What you need to do: From the entries that follow, copy exactly the lines beginning at the line holding "Trava: [628,294,665,331] ->" and continuing through the line holding "Evvo Mail: [609,567,854,795]".

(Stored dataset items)
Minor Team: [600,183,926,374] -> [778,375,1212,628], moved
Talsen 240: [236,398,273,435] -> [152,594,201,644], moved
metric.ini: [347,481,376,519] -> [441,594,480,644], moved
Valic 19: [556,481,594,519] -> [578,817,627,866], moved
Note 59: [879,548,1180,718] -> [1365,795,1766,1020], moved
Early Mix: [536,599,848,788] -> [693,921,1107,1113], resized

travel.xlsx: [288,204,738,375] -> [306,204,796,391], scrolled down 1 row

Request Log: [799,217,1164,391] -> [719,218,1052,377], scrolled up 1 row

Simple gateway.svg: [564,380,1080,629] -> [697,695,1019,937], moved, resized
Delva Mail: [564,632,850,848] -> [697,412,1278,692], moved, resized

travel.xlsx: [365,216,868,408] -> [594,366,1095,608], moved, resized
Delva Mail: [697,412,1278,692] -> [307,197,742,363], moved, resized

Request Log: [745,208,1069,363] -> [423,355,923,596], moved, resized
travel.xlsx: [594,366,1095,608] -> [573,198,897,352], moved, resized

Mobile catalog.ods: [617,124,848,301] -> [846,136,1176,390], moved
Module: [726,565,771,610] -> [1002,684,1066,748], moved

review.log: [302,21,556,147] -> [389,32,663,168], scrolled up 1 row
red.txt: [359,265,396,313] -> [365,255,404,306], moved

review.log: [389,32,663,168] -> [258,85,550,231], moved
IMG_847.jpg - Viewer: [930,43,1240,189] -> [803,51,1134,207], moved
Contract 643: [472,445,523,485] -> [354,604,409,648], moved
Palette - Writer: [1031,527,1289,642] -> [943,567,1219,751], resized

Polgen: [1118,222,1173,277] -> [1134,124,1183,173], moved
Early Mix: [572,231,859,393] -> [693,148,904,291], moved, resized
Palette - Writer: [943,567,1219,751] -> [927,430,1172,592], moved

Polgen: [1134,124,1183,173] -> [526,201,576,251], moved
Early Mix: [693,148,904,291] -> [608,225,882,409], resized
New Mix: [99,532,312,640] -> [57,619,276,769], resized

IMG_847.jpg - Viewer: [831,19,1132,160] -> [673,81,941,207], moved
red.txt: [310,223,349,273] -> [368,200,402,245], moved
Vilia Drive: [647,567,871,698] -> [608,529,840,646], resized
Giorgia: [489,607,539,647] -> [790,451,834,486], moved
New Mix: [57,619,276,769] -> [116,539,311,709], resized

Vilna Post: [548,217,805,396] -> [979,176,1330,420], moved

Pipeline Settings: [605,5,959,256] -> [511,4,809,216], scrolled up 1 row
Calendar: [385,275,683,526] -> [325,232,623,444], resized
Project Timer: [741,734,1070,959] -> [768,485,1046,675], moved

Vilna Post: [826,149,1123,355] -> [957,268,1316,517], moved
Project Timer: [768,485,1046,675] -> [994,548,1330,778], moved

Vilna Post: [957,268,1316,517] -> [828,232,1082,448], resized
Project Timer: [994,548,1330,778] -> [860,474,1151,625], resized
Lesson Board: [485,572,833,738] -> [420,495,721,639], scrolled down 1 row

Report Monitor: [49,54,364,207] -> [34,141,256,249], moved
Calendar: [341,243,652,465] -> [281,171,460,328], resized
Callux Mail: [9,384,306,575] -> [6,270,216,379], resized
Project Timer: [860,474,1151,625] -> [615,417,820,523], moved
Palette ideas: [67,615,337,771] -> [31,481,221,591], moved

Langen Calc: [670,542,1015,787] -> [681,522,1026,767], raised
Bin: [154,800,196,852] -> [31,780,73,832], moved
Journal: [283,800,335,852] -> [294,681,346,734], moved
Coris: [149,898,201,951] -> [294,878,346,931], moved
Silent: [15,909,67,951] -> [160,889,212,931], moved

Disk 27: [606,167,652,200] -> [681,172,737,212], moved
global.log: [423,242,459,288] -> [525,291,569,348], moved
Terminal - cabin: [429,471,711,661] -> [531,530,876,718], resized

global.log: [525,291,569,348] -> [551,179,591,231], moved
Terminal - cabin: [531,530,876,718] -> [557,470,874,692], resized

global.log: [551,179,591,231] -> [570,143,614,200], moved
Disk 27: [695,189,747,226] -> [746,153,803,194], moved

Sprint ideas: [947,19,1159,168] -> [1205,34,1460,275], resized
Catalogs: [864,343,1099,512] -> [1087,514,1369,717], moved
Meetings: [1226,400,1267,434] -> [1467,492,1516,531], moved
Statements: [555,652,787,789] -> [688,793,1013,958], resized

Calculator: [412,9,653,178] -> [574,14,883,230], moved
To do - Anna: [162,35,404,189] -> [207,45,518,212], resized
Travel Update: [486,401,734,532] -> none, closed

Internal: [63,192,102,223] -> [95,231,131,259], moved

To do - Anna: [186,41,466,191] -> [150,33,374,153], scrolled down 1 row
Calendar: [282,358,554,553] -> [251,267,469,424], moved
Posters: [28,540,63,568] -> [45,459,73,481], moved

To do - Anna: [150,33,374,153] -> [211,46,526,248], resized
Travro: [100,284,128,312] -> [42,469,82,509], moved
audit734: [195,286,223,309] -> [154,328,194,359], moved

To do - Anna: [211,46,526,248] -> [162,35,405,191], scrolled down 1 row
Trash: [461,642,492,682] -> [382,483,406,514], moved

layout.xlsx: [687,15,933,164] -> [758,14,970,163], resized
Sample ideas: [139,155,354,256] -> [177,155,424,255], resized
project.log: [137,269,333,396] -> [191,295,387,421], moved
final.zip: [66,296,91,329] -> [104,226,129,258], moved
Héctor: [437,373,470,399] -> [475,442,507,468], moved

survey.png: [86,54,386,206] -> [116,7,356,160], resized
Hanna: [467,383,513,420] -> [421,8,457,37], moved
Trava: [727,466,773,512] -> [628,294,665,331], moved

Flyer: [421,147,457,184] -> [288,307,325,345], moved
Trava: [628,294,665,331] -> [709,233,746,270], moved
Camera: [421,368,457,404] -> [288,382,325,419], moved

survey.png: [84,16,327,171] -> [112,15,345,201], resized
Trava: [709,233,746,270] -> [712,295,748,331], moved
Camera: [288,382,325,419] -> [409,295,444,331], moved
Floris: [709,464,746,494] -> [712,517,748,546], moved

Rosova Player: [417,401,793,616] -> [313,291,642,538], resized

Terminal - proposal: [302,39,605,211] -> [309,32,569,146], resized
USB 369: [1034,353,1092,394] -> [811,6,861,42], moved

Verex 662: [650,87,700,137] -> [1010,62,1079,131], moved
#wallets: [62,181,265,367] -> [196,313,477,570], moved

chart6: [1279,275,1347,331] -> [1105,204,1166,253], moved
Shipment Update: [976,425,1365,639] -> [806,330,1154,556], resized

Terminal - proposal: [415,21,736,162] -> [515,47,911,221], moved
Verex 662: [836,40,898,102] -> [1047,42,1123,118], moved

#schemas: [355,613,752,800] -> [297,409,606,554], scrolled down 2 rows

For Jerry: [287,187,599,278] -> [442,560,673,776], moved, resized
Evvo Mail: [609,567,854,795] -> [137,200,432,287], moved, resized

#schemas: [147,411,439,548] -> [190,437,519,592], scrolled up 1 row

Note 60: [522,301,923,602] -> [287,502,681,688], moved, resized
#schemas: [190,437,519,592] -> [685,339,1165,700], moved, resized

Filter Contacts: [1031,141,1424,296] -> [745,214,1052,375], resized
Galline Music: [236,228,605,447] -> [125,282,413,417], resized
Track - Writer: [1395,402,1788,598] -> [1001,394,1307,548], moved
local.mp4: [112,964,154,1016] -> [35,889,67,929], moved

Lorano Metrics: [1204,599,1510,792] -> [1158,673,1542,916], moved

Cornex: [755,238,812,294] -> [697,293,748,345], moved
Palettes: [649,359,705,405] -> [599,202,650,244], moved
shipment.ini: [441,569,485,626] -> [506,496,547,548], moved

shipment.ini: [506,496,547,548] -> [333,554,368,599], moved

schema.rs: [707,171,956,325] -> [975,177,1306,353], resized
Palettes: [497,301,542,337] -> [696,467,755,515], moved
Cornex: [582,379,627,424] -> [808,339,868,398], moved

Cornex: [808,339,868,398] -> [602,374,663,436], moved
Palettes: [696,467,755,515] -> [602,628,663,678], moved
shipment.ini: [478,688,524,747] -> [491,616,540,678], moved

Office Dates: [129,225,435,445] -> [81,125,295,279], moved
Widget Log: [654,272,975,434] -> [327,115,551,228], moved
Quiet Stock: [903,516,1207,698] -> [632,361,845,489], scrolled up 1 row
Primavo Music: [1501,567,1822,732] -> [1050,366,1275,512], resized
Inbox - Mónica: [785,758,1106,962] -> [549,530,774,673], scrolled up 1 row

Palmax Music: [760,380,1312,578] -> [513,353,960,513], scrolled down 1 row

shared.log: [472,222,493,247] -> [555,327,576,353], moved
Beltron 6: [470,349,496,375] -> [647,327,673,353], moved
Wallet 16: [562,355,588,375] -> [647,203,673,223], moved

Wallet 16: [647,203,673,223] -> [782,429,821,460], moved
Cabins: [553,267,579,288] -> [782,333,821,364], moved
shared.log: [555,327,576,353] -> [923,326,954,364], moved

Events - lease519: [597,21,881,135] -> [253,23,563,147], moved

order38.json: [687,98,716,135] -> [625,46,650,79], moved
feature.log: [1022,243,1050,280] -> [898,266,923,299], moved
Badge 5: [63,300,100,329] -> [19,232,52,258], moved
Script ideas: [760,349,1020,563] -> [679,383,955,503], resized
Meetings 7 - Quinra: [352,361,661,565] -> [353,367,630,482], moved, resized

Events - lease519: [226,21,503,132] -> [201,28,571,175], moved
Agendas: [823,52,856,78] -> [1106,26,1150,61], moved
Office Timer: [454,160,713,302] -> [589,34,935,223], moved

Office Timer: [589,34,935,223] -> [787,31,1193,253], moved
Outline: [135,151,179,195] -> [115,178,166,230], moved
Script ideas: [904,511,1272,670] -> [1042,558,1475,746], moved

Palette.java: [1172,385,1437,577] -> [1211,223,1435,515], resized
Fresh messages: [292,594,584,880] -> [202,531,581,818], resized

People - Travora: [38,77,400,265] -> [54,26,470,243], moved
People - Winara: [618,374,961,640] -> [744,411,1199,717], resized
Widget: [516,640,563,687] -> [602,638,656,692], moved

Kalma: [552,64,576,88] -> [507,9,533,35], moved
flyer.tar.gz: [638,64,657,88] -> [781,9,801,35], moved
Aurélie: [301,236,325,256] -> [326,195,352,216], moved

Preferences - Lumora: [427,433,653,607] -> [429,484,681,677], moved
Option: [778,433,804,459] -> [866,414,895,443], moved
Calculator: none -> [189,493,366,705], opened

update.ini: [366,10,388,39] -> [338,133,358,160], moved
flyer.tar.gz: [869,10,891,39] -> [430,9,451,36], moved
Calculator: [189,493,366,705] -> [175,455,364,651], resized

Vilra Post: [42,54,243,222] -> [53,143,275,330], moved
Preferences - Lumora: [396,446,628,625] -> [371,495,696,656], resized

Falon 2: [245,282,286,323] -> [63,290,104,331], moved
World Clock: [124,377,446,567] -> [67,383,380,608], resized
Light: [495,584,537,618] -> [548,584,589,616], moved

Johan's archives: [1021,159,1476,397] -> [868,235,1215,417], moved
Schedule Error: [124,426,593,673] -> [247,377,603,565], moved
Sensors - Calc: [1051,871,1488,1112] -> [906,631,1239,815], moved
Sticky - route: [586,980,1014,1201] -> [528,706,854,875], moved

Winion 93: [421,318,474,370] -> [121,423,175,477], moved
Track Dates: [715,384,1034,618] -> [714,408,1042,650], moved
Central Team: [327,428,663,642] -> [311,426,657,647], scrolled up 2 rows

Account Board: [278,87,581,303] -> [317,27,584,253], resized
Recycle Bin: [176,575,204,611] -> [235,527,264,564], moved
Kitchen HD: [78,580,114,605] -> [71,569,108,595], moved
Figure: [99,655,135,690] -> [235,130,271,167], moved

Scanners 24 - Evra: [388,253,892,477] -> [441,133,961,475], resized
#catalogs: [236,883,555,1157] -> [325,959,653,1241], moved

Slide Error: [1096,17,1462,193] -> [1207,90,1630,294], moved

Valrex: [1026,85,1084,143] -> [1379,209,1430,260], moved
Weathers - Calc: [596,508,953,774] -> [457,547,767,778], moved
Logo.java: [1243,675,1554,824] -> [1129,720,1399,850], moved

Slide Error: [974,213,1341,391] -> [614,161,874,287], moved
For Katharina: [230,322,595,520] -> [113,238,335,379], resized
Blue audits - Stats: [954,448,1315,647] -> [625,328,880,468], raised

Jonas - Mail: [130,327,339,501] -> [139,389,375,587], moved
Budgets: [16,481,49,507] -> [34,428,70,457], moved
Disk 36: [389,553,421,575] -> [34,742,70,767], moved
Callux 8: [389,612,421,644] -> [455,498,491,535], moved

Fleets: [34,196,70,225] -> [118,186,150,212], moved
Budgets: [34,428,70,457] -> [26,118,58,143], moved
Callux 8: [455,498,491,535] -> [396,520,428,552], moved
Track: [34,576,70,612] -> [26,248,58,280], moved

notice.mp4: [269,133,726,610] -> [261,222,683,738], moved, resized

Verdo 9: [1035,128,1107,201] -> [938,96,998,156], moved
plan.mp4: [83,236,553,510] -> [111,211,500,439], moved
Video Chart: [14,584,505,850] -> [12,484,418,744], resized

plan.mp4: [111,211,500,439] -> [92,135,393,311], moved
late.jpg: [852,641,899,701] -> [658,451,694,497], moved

Your solution:
Trava: [628,294,665,331] -> [709,233,746,270], moved
Camera: [421,368,457,404] -> [288,382,325,419], moved

survey.png: [84,16,327,171] -> [112,15,345,201], resized
Trava: [709,233,746,270] -> [712,295,748,331], moved
Camera: [288,382,325,419] -> [409,295,444,331], moved
Floris: [709,464,746,494] -> [712,517,748,546], moved

Rosova Player: [417,401,793,616] -> [313,291,642,538], resized

Terminal - proposal: [302,39,605,211] -> [309,32,569,146], resized
USB 369: [1034,353,1092,394] -> [811,6,861,42], moved

Verex 662: [650,87,700,137] -> [1010,62,1079,131], moved
#wallets: [62,181,265,367] -> [196,313,477,570], moved

chart6: [1279,275,1347,331] -> [1105,204,1166,253], moved
Shipment Update: [976,425,1365,639] -> [806,330,1154,556], resized

Terminal - proposal: [415,21,736,162] -> [515,47,911,221], moved
Verex 662: [836,40,898,102] -> [1047,42,1123,118], moved

#schemas: [355,613,752,800] -> [297,409,606,554], scrolled down 2 rows

For Jerry: [287,187,599,278] -> [442,560,673,776], moved, resized
Evvo Mail: [609,567,854,795] -> [137,200,432,287], moved, resized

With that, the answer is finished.